---------- Material shown ----------

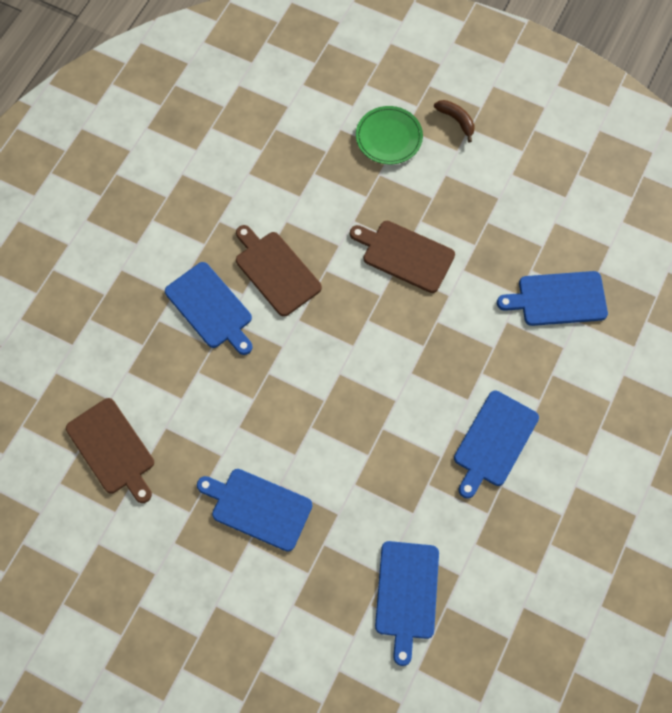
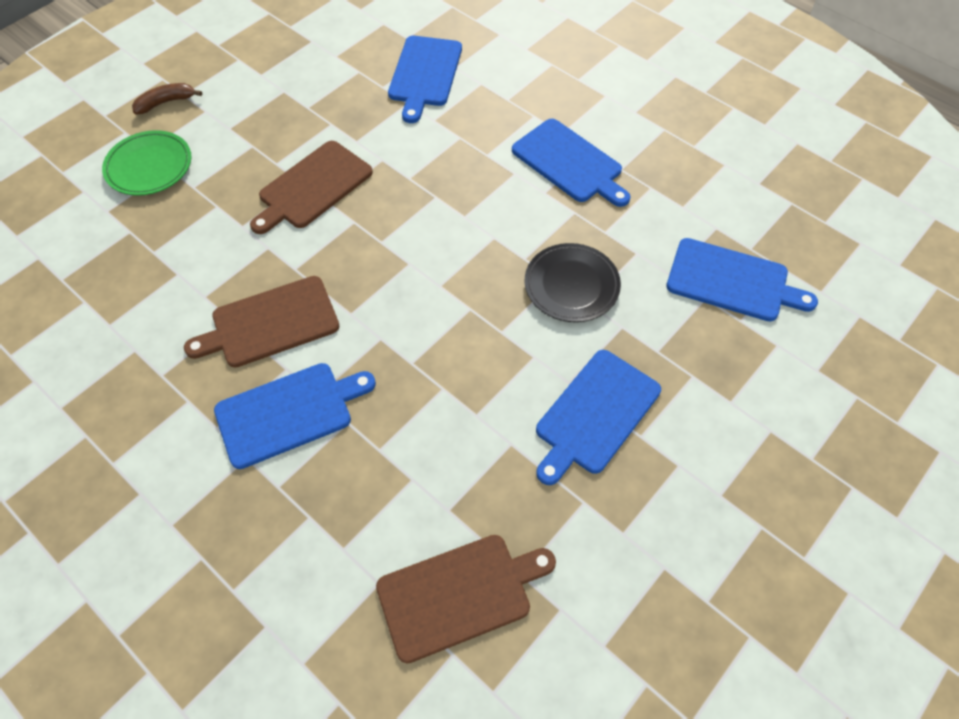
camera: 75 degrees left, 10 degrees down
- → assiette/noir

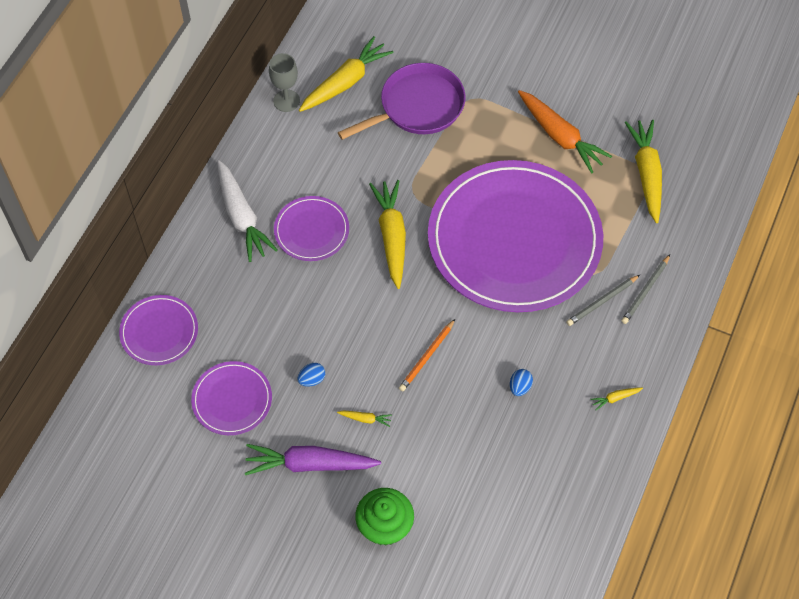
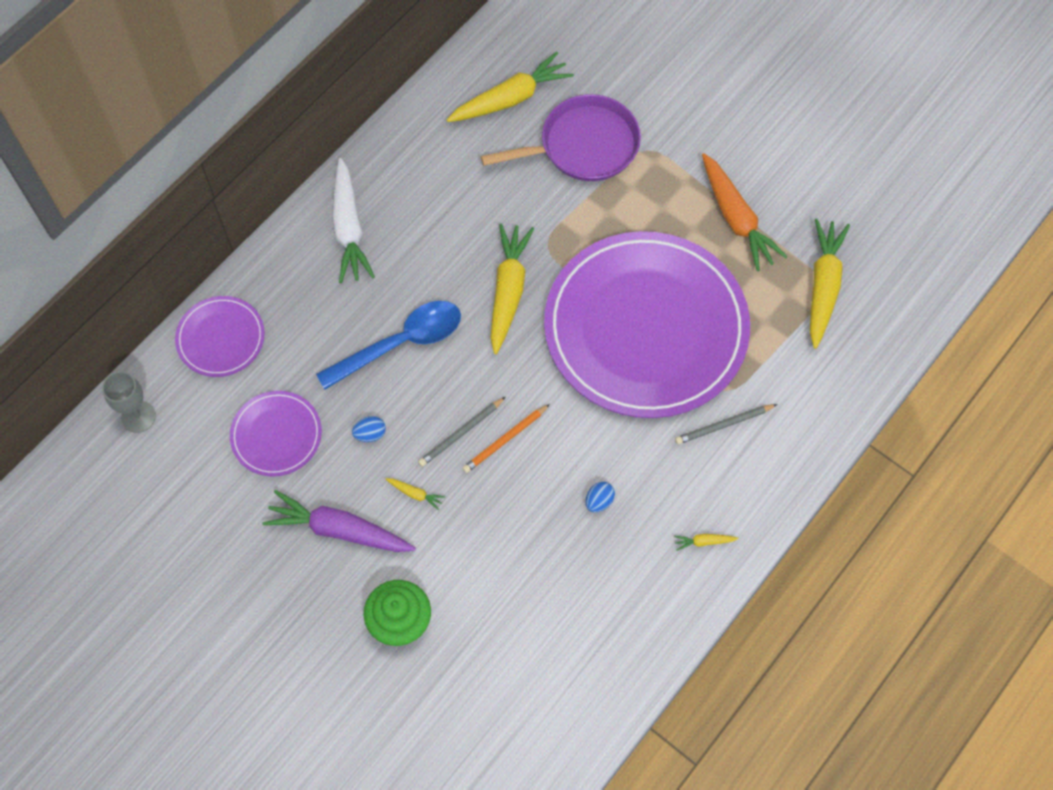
camera: 15 degrees right, 5 degrees up
verre à pied/gris, shifted
- → cuillère/bleu
crayon/gris (no. 2 from left in the first image) → crayon/gris (no. 1 from left), shifted
assiette/violet (no. 3 from left) → -

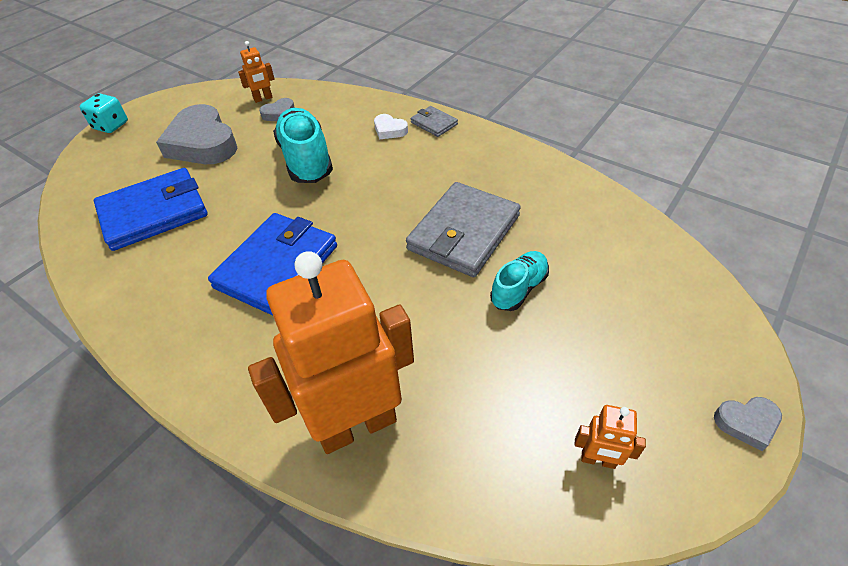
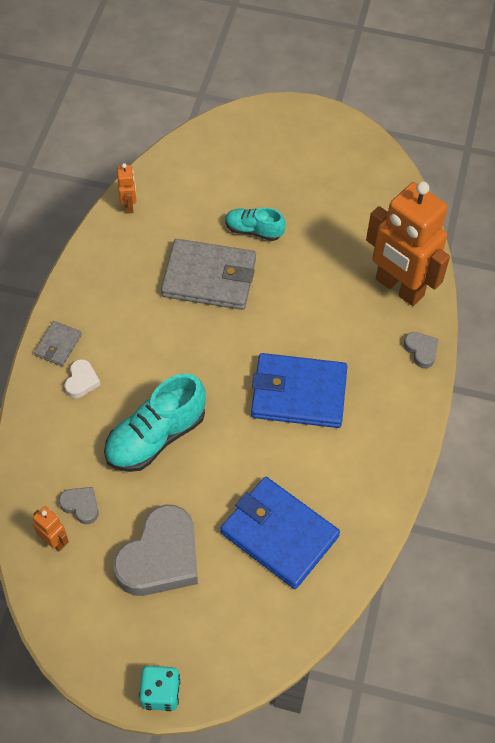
camera: 115 degrees left, 10 degrees up
robot/orange (no. 3 from left in the first image) → robot/orange (no. 2 from left), shifted
cœur/gris (no. 3 from left), shifted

----------

#### [Exercise details]
Whenever images occur above, omit them and retype each line exactly as it stands.

#### [Solution for this task]
camera: 75 degrees left, 10 degrees down
- → assiette/noir

camera: 15 degrees right, 5 degrees up
verre à pied/gris, shifted
- → cuillère/bleu
crayon/gris (no. 2 from left in the first image) → crayon/gris (no. 1 from left), shifted
assiette/violet (no. 3 from left) → -

camera: 115 degrees left, 10 degrees up
robot/orange (no. 3 from left in the first image) → robot/orange (no. 2 from left), shifted
cœur/gris (no. 3 from left), shifted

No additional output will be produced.